══ Available data ══

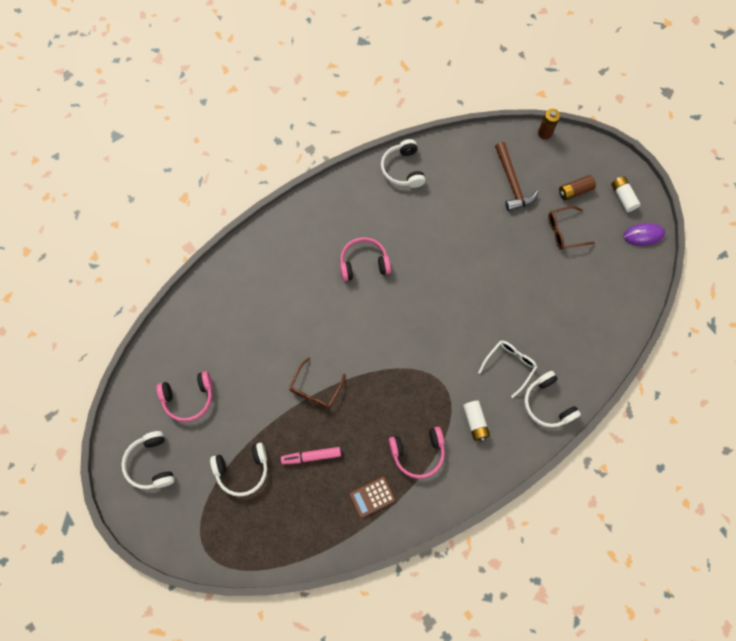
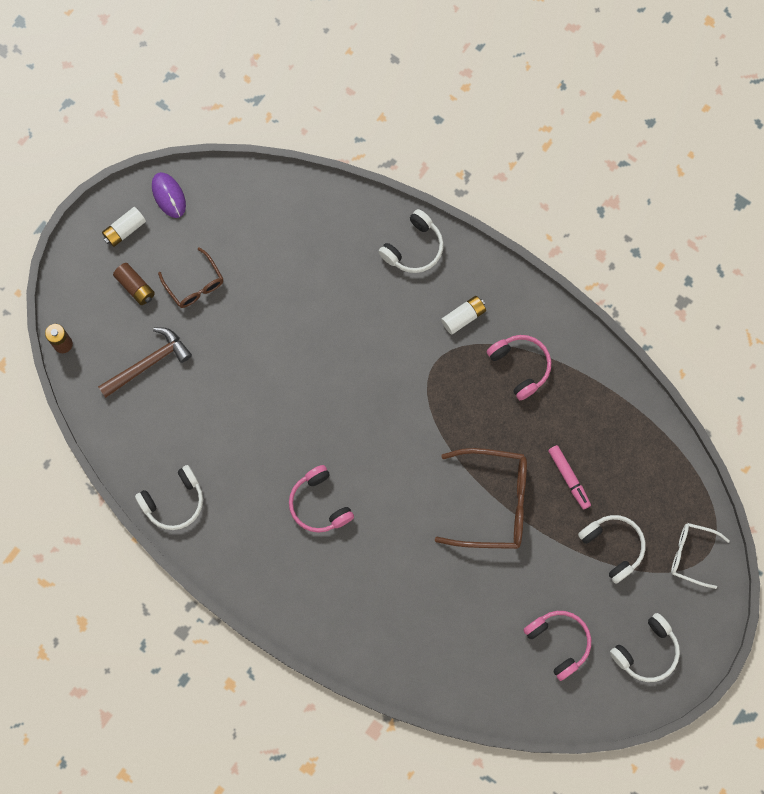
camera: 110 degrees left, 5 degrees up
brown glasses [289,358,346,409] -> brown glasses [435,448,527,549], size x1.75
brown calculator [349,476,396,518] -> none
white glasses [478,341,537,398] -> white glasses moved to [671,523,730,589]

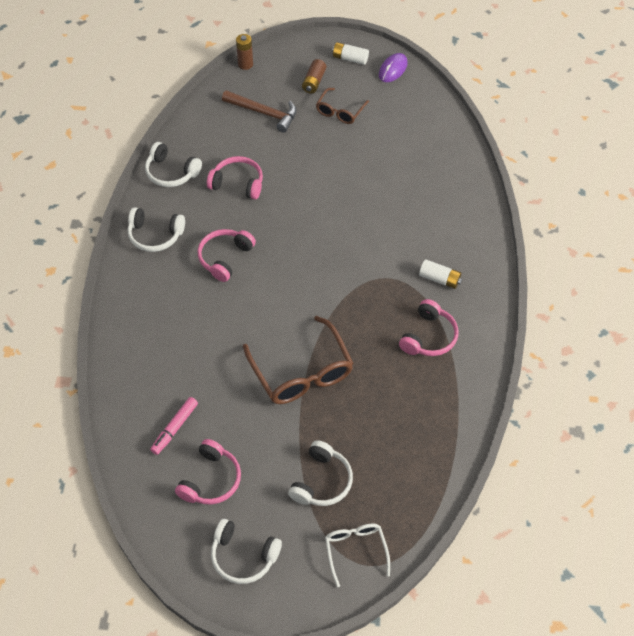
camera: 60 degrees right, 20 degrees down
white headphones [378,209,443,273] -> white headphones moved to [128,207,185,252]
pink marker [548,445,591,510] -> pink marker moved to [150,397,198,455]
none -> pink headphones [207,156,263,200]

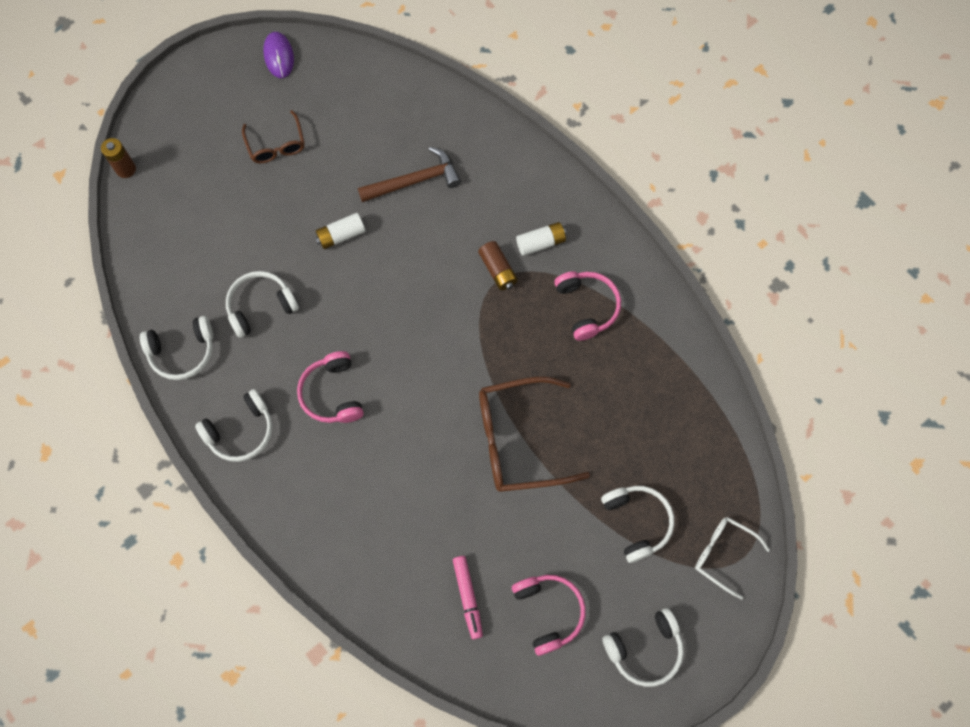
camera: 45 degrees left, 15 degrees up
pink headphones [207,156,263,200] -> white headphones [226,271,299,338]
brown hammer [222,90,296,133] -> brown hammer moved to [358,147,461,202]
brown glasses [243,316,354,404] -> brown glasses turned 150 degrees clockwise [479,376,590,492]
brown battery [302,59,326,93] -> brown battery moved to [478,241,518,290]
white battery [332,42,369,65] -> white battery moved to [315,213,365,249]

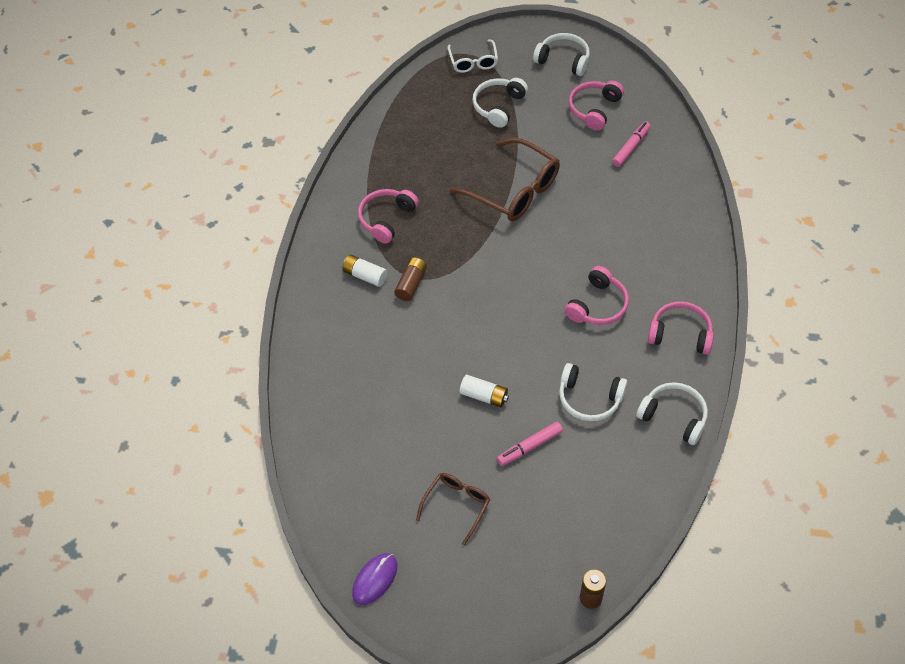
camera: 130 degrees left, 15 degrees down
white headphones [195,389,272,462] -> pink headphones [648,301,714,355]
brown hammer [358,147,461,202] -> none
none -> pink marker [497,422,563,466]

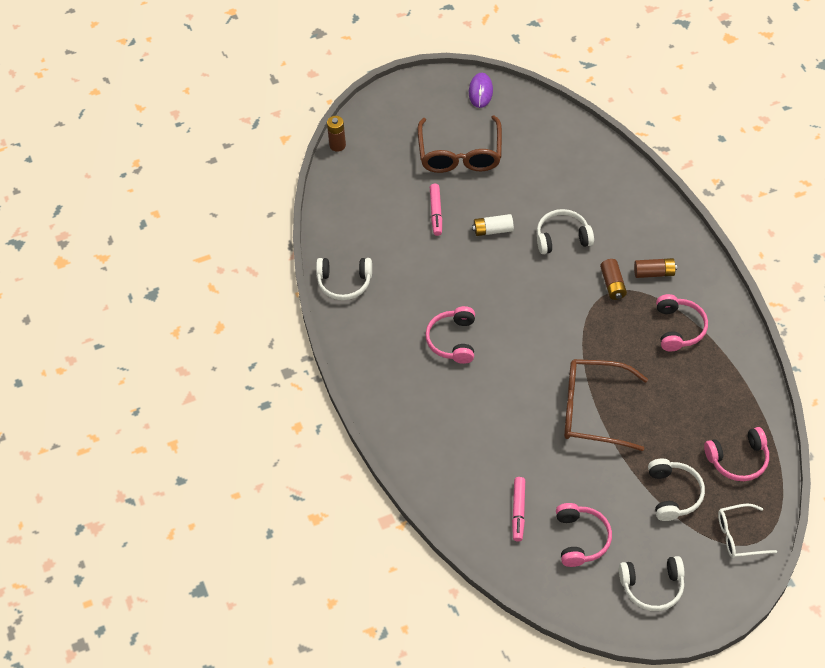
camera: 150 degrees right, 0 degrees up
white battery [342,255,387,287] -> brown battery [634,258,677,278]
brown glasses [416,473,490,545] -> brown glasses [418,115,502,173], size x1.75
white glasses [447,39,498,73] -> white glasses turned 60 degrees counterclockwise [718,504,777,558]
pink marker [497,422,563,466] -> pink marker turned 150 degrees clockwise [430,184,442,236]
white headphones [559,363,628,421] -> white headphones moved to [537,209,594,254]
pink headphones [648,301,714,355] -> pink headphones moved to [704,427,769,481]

═══

▸ What is being asked: Within the listing above, the lines starting at the one containing "white headphones [195,389,272,462]" and ending at the one containing "white battery [342,255,387,287]" are to be returned exactly. Omit the pictures.

▸ Output of the task:
white headphones [195,389,272,462] -> pink headphones [648,301,714,355]
brown hammer [358,147,461,202] -> none
none -> pink marker [497,422,563,466]

camera: 150 degrees right, 0 degrees up
white battery [342,255,387,287] -> brown battery [634,258,677,278]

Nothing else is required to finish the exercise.